### [Problem to work on]
Return every line below as is, leaving out the pictures.

------------

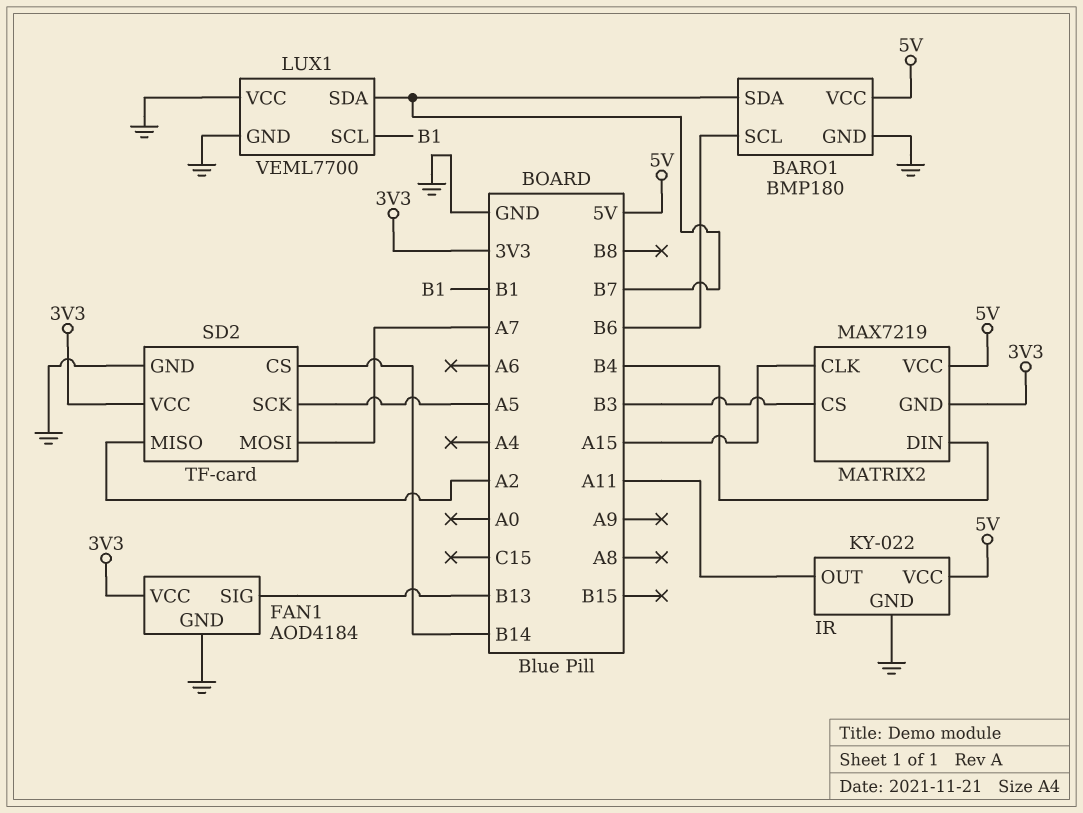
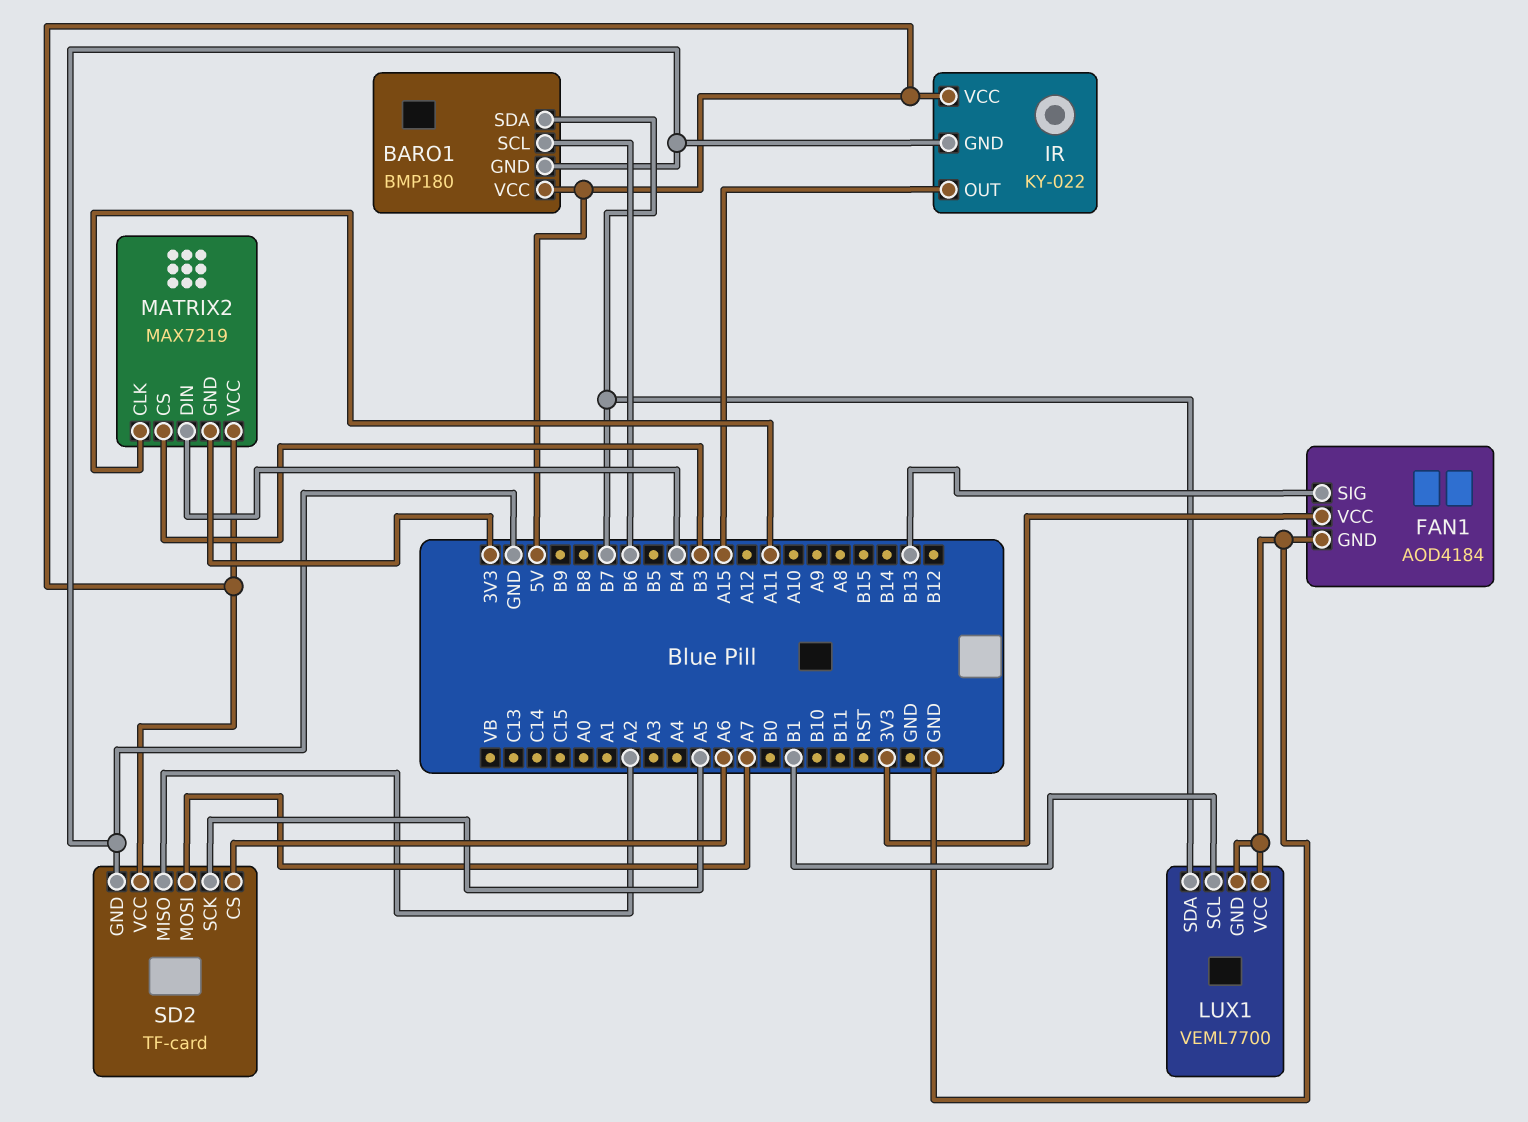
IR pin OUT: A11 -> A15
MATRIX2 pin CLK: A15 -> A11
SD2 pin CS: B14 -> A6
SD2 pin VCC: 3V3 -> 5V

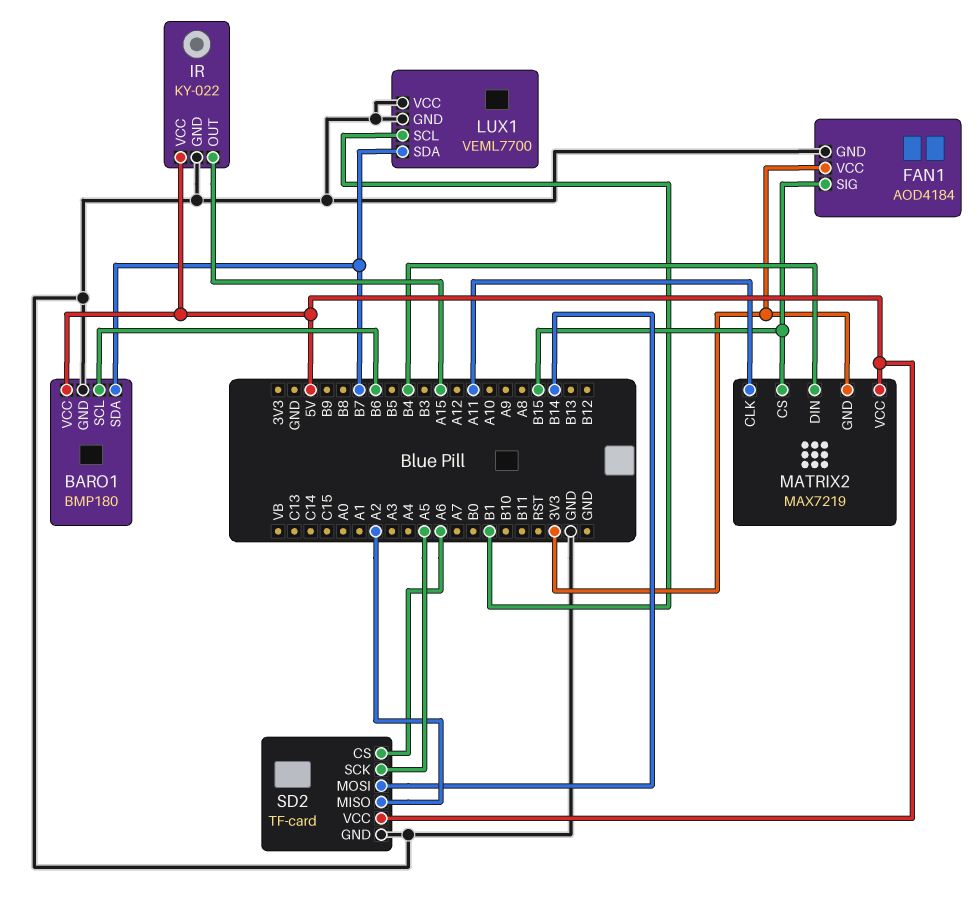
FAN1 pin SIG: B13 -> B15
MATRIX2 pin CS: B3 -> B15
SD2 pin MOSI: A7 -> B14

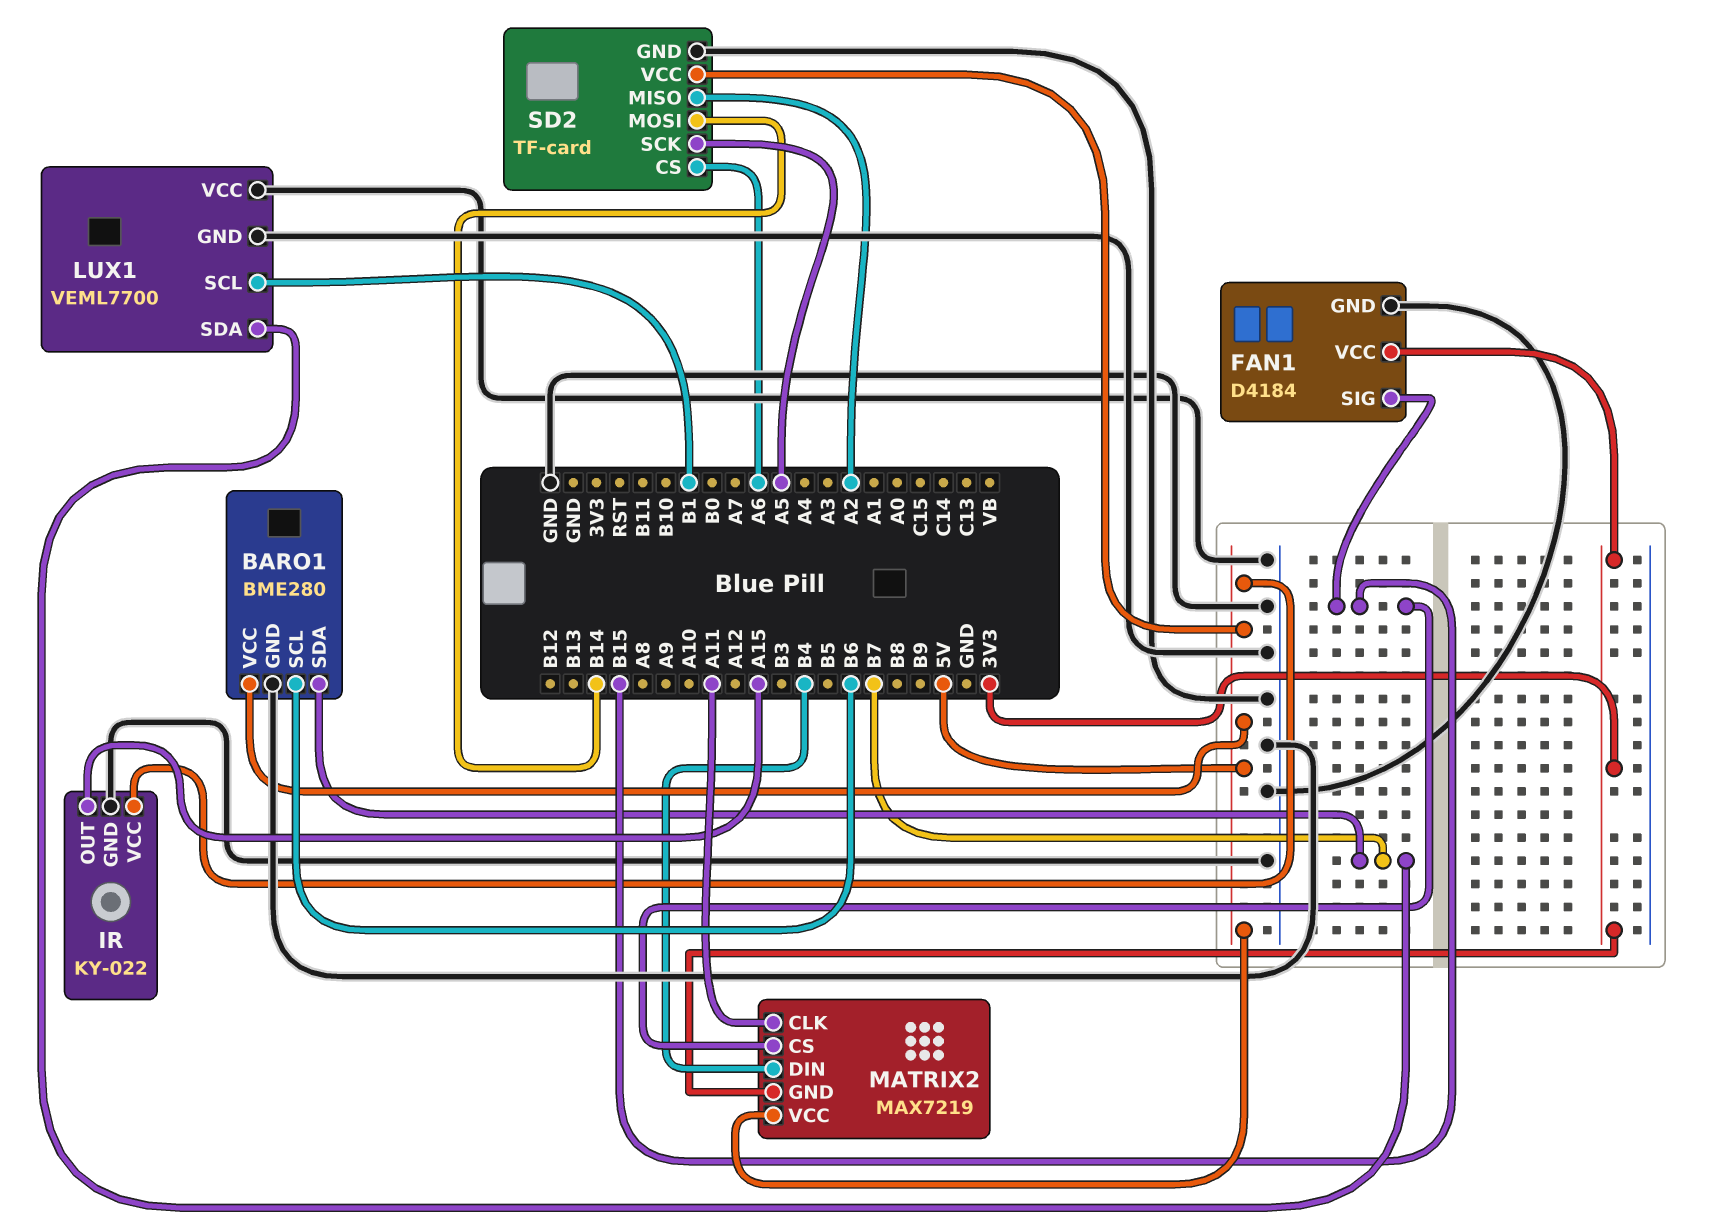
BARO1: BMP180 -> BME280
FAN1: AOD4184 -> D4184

------------

### [Output for this task]
IR pin OUT: A11 -> A15
MATRIX2 pin CLK: A15 -> A11
SD2 pin CS: B14 -> A6
SD2 pin VCC: 3V3 -> 5V

FAN1 pin SIG: B13 -> B15
MATRIX2 pin CS: B3 -> B15
SD2 pin MOSI: A7 -> B14

BARO1: BMP180 -> BME280
FAN1: AOD4184 -> D4184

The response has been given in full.